YOUR TASK | Repeat what the lines below say, word for word, and skip every image.

DATA EXCERPTS |
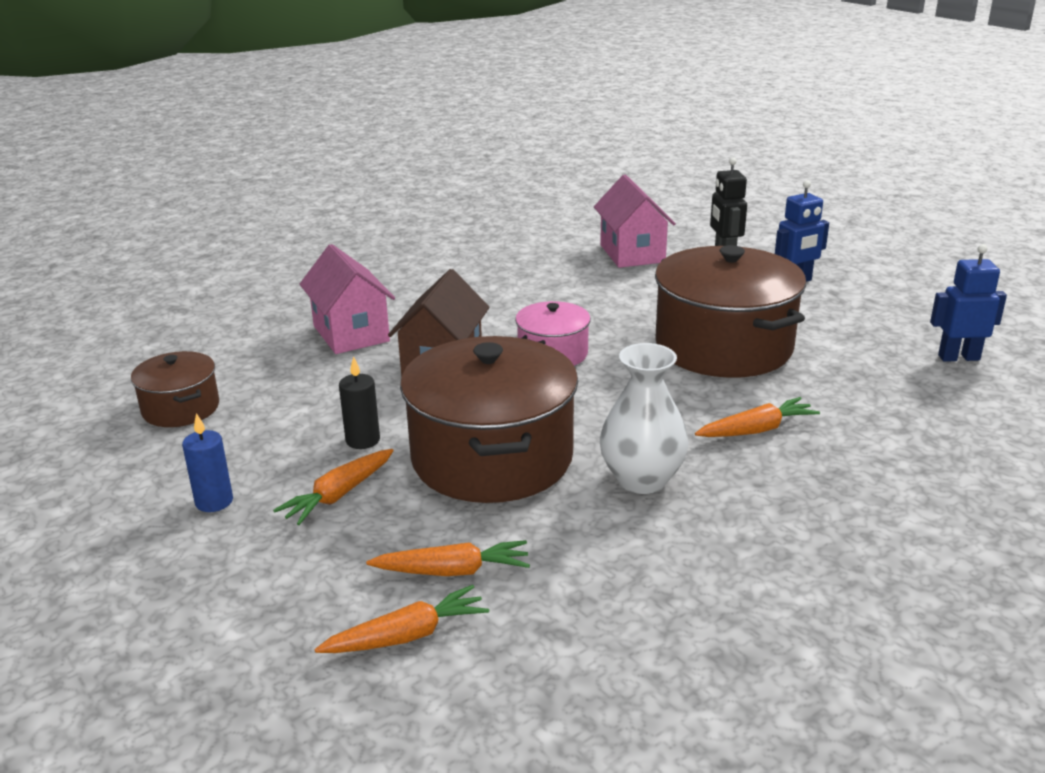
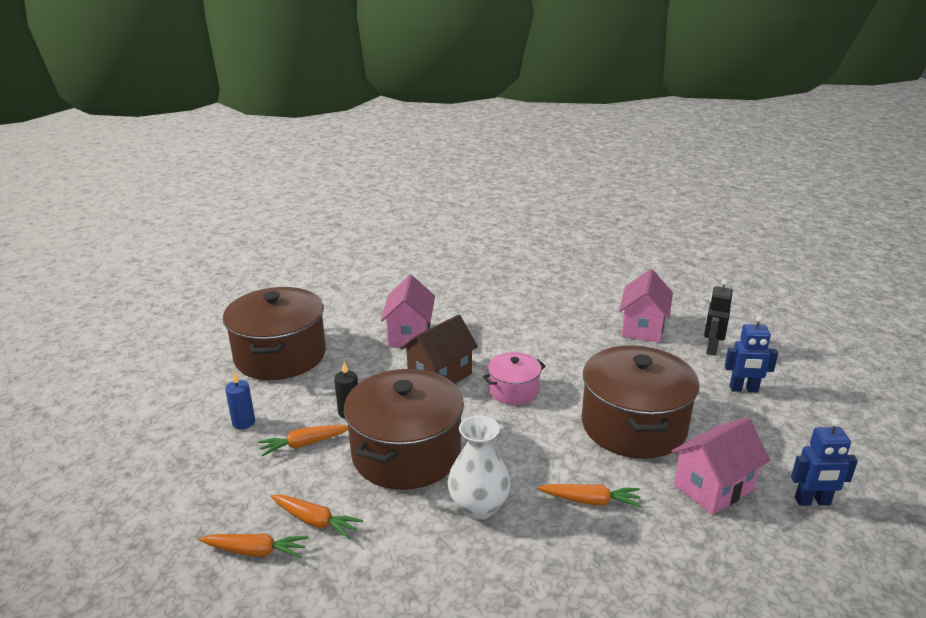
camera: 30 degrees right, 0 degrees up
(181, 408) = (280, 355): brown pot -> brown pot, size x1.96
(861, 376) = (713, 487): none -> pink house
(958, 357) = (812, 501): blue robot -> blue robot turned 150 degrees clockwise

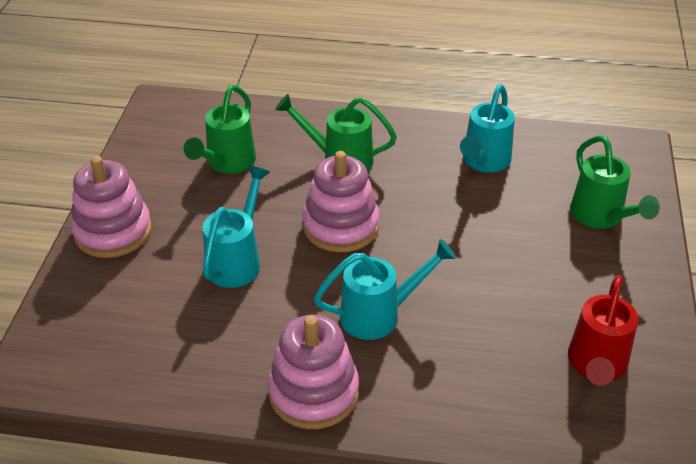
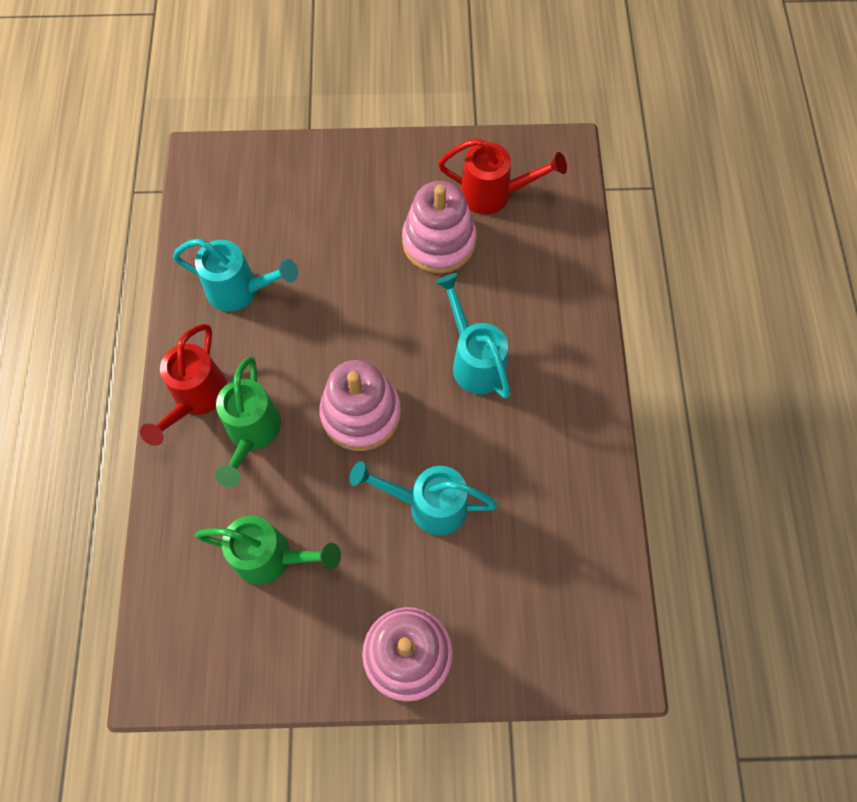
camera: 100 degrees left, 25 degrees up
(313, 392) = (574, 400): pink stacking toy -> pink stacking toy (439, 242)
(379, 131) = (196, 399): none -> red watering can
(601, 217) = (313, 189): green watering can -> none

ANSWER BOX |
camera: 30 degrees right, 0 degrees up
(181, 408) = (280, 355): brown pot -> brown pot, size x1.96
(861, 376) = (713, 487): none -> pink house
(958, 357) = (812, 501): blue robot -> blue robot turned 150 degrees clockwise

camera: 100 degrees left, 25 degrees up
(313, 392) = (574, 400): pink stacking toy -> pink stacking toy (439, 242)
(379, 131) = (196, 399): none -> red watering can
(601, 217) = (313, 189): green watering can -> none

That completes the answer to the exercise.